[DATA FOR ANALYSIS]:

▬▬▬

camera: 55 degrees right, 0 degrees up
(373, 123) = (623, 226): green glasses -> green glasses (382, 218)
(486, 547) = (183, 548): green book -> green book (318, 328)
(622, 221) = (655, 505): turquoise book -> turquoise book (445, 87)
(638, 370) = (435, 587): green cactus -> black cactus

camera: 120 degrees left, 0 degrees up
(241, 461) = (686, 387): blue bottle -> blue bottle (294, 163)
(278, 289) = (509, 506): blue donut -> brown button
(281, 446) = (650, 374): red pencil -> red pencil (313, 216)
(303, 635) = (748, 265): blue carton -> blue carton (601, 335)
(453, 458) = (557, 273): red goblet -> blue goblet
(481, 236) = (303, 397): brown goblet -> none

▬▬▬

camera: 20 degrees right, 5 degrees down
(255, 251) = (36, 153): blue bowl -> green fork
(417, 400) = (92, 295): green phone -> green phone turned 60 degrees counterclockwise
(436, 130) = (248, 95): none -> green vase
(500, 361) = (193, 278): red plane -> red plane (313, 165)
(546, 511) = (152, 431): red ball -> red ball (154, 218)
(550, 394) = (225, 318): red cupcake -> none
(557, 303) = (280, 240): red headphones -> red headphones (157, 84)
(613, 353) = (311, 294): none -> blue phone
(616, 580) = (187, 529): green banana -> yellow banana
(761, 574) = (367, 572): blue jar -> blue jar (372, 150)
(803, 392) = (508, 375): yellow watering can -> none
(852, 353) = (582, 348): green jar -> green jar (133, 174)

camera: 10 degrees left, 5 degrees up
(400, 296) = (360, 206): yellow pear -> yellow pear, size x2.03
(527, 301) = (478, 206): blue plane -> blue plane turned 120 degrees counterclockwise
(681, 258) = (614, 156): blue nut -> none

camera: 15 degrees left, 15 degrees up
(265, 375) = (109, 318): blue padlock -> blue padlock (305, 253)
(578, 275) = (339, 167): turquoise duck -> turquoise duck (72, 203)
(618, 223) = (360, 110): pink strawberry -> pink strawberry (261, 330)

▬▬▬

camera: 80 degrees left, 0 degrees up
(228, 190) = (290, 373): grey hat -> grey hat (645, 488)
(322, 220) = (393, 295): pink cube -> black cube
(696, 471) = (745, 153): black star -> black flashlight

▬▬▬

[WORK ORDER]: Please give an exact copy of the entries above, from the line with "camera: 55 degrees right, 0 degrees up" down to the line with "(481, 236) = (303, 397): brown goblet -> none", inclusive, and nothing else.

[TASK ANSWER]:
camera: 55 degrees right, 0 degrees up
(373, 123) = (623, 226): green glasses -> green glasses (382, 218)
(486, 547) = (183, 548): green book -> green book (318, 328)
(622, 221) = (655, 505): turquoise book -> turquoise book (445, 87)
(638, 370) = (435, 587): green cactus -> black cactus

camera: 120 degrees left, 0 degrees up
(241, 461) = (686, 387): blue bottle -> blue bottle (294, 163)
(278, 289) = (509, 506): blue donut -> brown button
(281, 446) = (650, 374): red pencil -> red pencil (313, 216)
(303, 635) = (748, 265): blue carton -> blue carton (601, 335)
(453, 458) = (557, 273): red goblet -> blue goblet
(481, 236) = (303, 397): brown goblet -> none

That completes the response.